Goal of the exercise |
Check every line of the data below for the string "RESET", and copy the ones that hold it.

-- Material for this task follows --

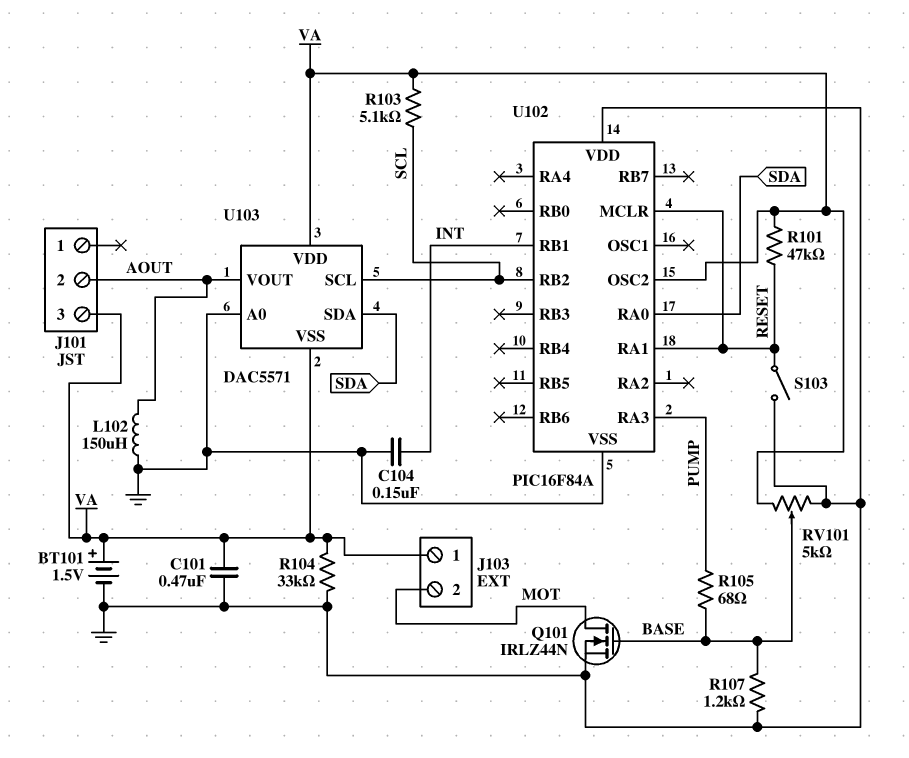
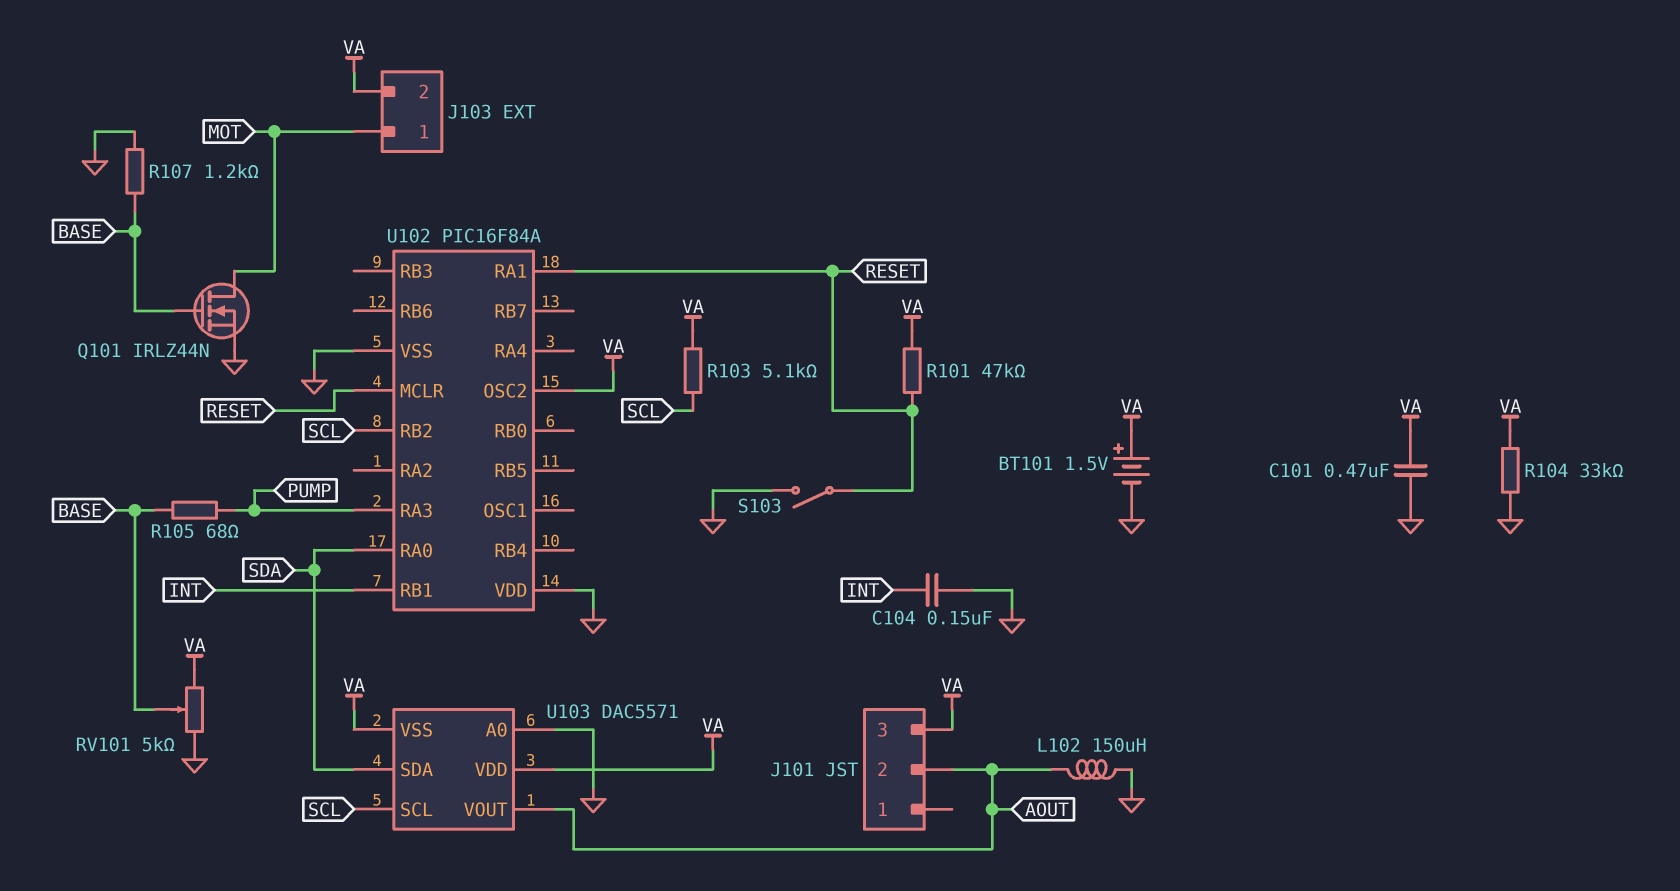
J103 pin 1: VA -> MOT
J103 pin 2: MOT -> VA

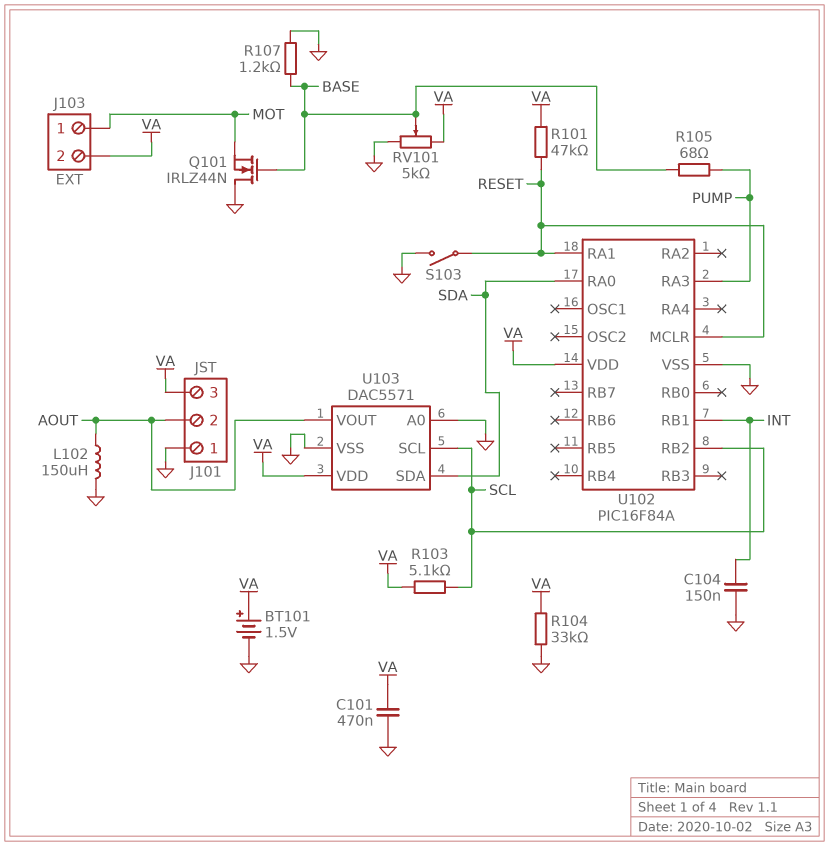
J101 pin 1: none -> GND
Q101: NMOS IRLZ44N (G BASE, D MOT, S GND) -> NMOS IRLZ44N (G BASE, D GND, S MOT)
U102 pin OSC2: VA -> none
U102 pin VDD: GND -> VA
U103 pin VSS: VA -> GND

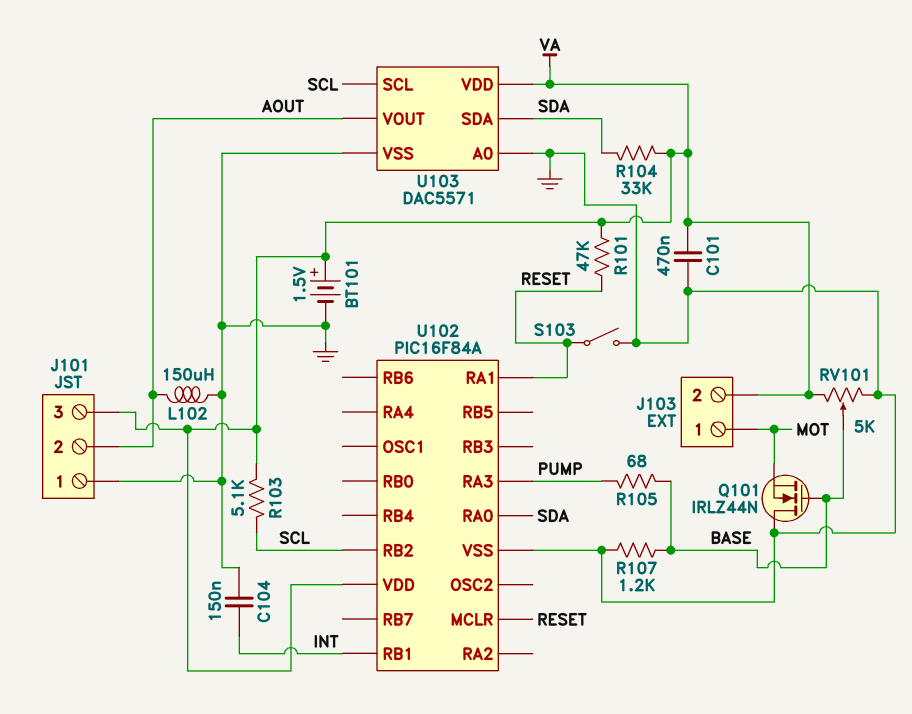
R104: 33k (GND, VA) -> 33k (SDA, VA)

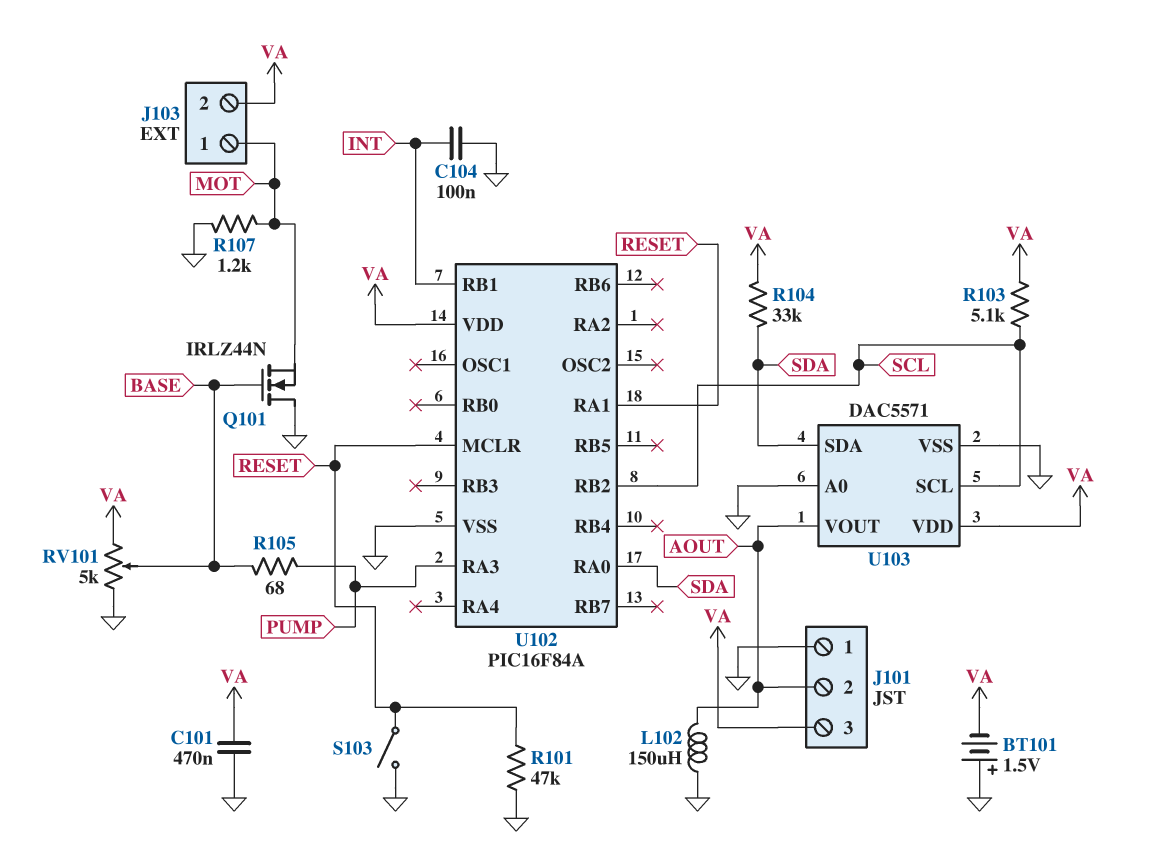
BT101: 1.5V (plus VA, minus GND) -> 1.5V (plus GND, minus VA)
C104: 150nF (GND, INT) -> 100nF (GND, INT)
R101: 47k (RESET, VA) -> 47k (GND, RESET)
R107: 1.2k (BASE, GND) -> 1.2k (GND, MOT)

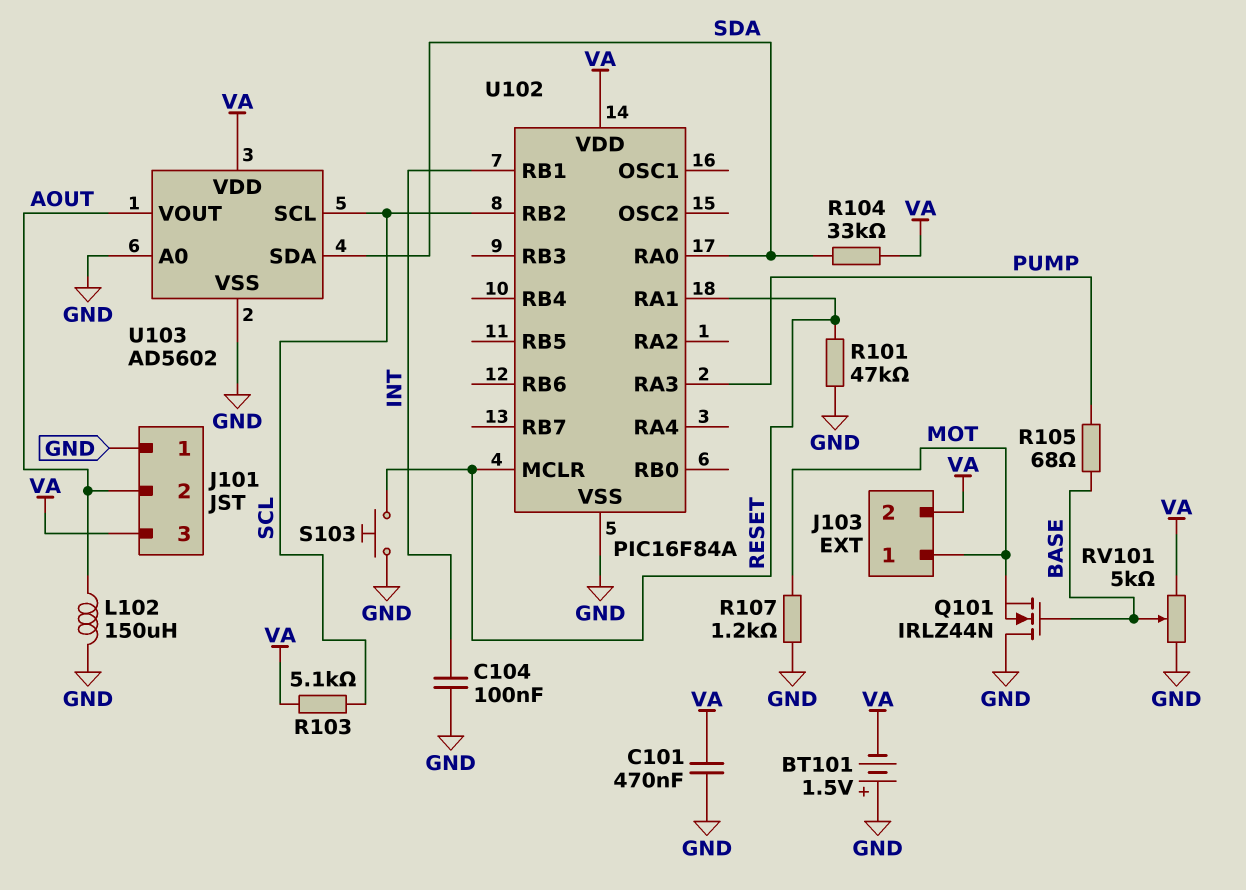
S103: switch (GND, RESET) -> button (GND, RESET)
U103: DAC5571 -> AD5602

-- Material for this task concluded --
-- Material for this task follows --

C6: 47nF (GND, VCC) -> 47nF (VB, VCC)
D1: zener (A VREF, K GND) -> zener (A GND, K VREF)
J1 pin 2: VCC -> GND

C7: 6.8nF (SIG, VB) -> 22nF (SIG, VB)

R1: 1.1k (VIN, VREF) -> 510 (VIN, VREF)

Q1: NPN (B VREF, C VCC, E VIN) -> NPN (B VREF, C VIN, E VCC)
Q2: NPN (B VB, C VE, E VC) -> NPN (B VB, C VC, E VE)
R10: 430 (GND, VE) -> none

-- Material for this task concluded --

Task solution |
R101: 47k (RESET, VA) -> 47k (GND, RESET)
S103: switch (GND, RESET) -> button (GND, RESET)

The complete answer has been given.